Set task - Write out every line of the records below word for word, leaving out the pictures.

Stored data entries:
• • • • • • •
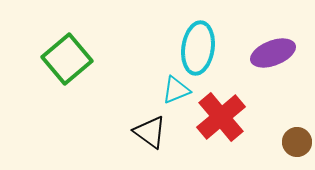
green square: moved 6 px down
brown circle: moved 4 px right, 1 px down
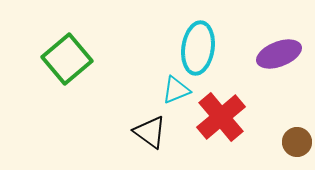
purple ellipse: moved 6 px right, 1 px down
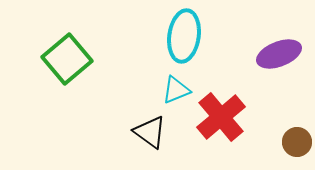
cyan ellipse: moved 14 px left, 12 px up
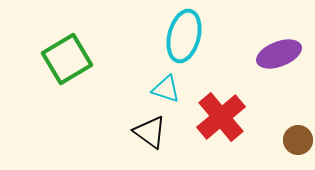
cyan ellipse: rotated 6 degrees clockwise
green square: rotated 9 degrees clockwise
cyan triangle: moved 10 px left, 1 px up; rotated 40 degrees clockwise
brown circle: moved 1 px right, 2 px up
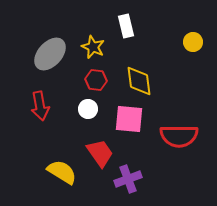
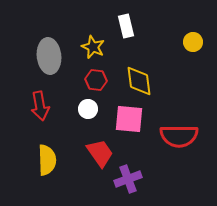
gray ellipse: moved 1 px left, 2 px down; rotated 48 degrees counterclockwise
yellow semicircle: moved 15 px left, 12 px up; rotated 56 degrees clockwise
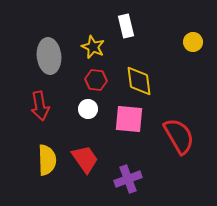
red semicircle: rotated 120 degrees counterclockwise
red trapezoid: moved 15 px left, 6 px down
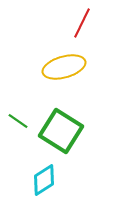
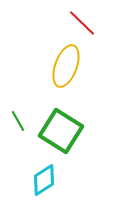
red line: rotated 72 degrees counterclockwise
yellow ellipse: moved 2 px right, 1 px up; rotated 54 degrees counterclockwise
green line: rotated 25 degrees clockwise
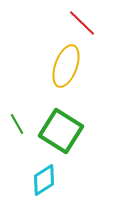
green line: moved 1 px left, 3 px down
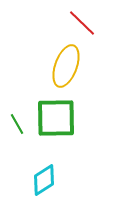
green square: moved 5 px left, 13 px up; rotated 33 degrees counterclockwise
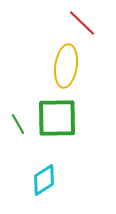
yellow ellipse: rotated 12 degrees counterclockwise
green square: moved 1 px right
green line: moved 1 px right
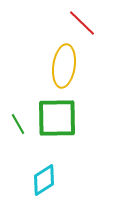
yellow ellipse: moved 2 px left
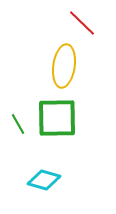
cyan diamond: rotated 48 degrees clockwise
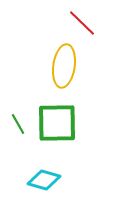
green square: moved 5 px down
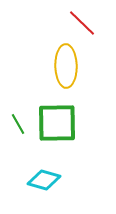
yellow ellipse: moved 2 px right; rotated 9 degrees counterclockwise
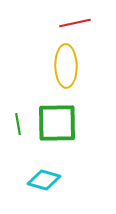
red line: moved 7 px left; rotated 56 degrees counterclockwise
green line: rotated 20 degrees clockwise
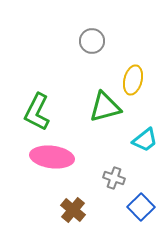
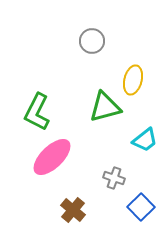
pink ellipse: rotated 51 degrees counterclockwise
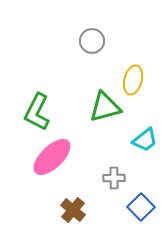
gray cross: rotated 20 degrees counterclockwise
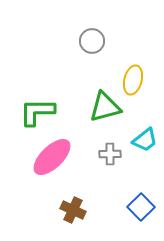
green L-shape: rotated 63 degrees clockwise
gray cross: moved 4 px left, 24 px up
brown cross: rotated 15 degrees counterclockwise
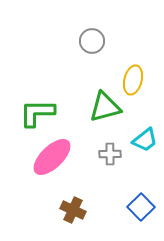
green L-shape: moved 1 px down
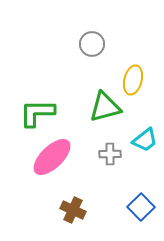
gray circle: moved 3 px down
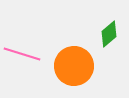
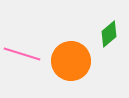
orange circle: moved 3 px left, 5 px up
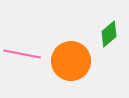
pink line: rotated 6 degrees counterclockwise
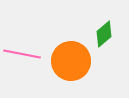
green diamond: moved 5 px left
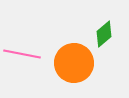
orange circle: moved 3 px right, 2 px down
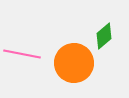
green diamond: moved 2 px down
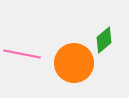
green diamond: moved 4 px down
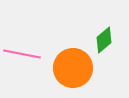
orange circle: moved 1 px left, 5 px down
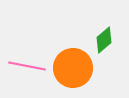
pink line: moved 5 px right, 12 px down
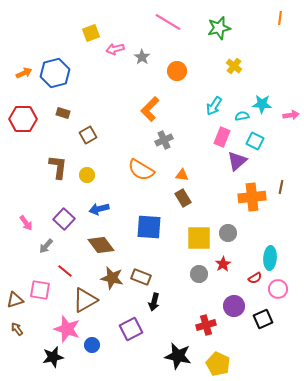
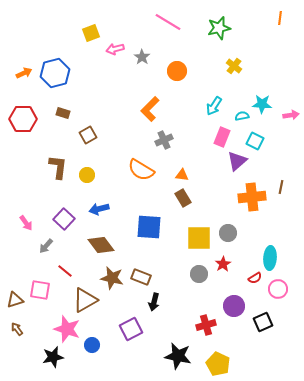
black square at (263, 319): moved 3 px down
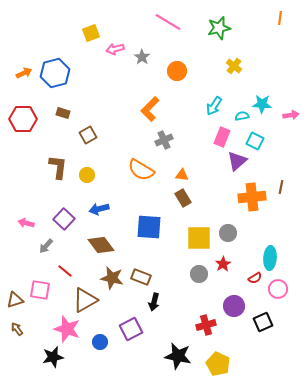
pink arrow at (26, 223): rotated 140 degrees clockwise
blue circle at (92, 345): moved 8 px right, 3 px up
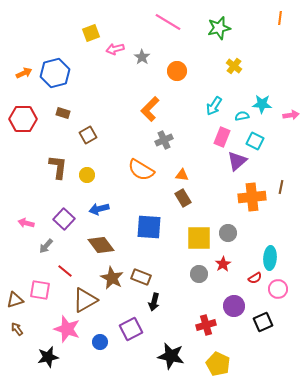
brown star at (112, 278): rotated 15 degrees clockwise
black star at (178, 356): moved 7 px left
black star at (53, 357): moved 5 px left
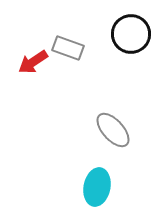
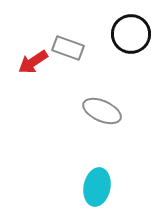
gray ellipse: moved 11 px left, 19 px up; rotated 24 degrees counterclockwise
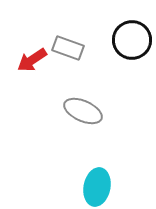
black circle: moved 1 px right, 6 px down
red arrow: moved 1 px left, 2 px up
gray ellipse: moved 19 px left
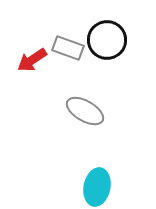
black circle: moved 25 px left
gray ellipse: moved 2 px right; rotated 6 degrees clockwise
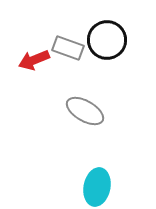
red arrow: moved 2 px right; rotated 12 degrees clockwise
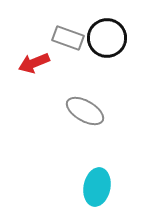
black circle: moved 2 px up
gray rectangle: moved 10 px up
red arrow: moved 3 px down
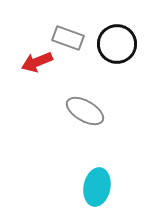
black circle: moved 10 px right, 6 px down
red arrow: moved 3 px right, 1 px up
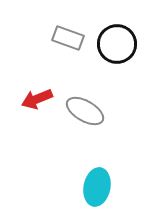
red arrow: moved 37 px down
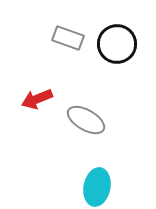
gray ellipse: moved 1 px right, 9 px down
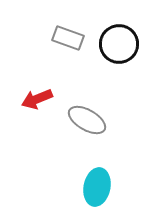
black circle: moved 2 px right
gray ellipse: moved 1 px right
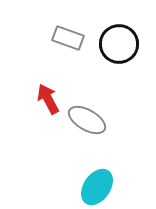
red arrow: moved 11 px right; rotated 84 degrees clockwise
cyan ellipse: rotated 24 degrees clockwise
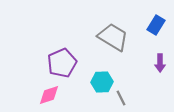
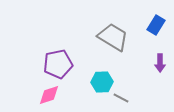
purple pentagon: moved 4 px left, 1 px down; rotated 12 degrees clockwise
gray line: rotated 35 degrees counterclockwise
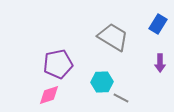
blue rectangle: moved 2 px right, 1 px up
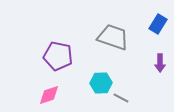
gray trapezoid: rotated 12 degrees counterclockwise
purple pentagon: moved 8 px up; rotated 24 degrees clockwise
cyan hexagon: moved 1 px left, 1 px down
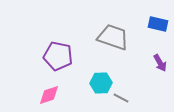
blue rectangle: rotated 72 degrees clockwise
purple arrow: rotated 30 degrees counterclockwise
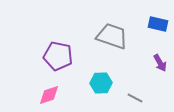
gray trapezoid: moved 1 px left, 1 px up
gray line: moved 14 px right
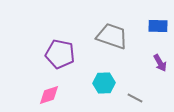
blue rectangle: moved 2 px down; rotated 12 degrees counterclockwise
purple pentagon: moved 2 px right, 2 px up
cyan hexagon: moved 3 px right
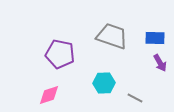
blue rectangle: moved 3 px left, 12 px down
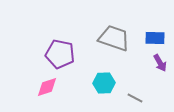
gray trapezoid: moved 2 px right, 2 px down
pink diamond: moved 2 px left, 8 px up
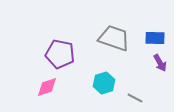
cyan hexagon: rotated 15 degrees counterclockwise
• • • • • • •
Written solution -
green square: moved 6 px down
brown circle: moved 4 px right, 1 px down
purple ellipse: moved 6 px right, 1 px down
cyan ellipse: moved 14 px left, 12 px up
cyan ellipse: rotated 6 degrees clockwise
green square: rotated 9 degrees clockwise
cyan triangle: moved 10 px left, 1 px up; rotated 40 degrees clockwise
brown circle: moved 1 px right, 2 px up
gray ellipse: moved 1 px left, 2 px down; rotated 48 degrees counterclockwise
yellow semicircle: moved 15 px left, 12 px up; rotated 56 degrees clockwise
red semicircle: rotated 120 degrees counterclockwise
red trapezoid: moved 15 px left, 6 px down
red line: rotated 72 degrees counterclockwise
yellow ellipse: moved 2 px right, 1 px up; rotated 54 degrees counterclockwise
green line: rotated 25 degrees clockwise
green line: moved 1 px left, 3 px down
green square: moved 5 px left, 13 px up; rotated 33 degrees counterclockwise
yellow ellipse: rotated 12 degrees counterclockwise
green square: moved 1 px right
green line: moved 1 px right
yellow ellipse: moved 2 px left
cyan diamond: rotated 48 degrees clockwise
green square: moved 5 px down
yellow ellipse: moved 2 px right; rotated 9 degrees counterclockwise
red line: moved 7 px left; rotated 56 degrees counterclockwise
green line: rotated 20 degrees clockwise
pink ellipse: rotated 51 degrees counterclockwise
gray cross: rotated 20 degrees counterclockwise
green L-shape: rotated 63 degrees clockwise
gray cross: moved 4 px left, 24 px up
brown cross: rotated 15 degrees counterclockwise
green L-shape: moved 1 px down
gray circle: moved 3 px down
orange circle: moved 3 px left, 5 px up
pink line: rotated 6 degrees counterclockwise
green diamond: moved 5 px left
orange circle: moved 3 px right, 2 px down
green diamond: moved 2 px down
green diamond: moved 4 px down
orange circle: moved 1 px left, 5 px down
pink line: moved 5 px right, 12 px down
black square at (263, 319): moved 3 px down
pink arrow at (26, 223): rotated 140 degrees clockwise
blue circle at (92, 345): moved 8 px right, 3 px up
brown star at (112, 278): rotated 15 degrees clockwise
black star at (178, 356): moved 7 px left
black star at (53, 357): moved 5 px left
gray ellipse: moved 11 px left, 19 px up; rotated 24 degrees counterclockwise
black circle: moved 1 px right, 6 px down
red arrow: moved 1 px left, 2 px up
gray ellipse: moved 19 px left
black circle: moved 25 px left
gray ellipse: moved 2 px right; rotated 6 degrees clockwise
red arrow: moved 2 px right; rotated 12 degrees clockwise
black circle: moved 2 px up
gray rectangle: moved 10 px up
red arrow: moved 3 px down
black circle: moved 10 px right, 6 px down
red arrow: moved 3 px right, 1 px up
red arrow: moved 37 px down
gray ellipse: moved 1 px right, 9 px down
black circle: moved 2 px right
gray ellipse: moved 1 px right
red arrow: moved 11 px right; rotated 84 degrees clockwise
cyan ellipse: rotated 24 degrees clockwise
purple pentagon: moved 4 px left, 1 px down; rotated 12 degrees clockwise
gray line: rotated 35 degrees counterclockwise
blue rectangle: moved 2 px right, 1 px up
gray trapezoid: rotated 12 degrees counterclockwise
purple pentagon: moved 8 px up; rotated 24 degrees clockwise
cyan hexagon: moved 1 px left, 1 px down
blue rectangle: rotated 72 degrees clockwise
purple arrow: rotated 30 degrees counterclockwise
gray trapezoid: moved 1 px left, 1 px up
gray line: moved 14 px right
blue rectangle: moved 2 px down; rotated 12 degrees counterclockwise
purple pentagon: moved 2 px right, 2 px up
cyan hexagon: moved 3 px right
blue rectangle: moved 3 px left, 12 px down
gray trapezoid: moved 2 px right, 2 px down
pink diamond: moved 2 px left, 8 px up
cyan hexagon: rotated 15 degrees counterclockwise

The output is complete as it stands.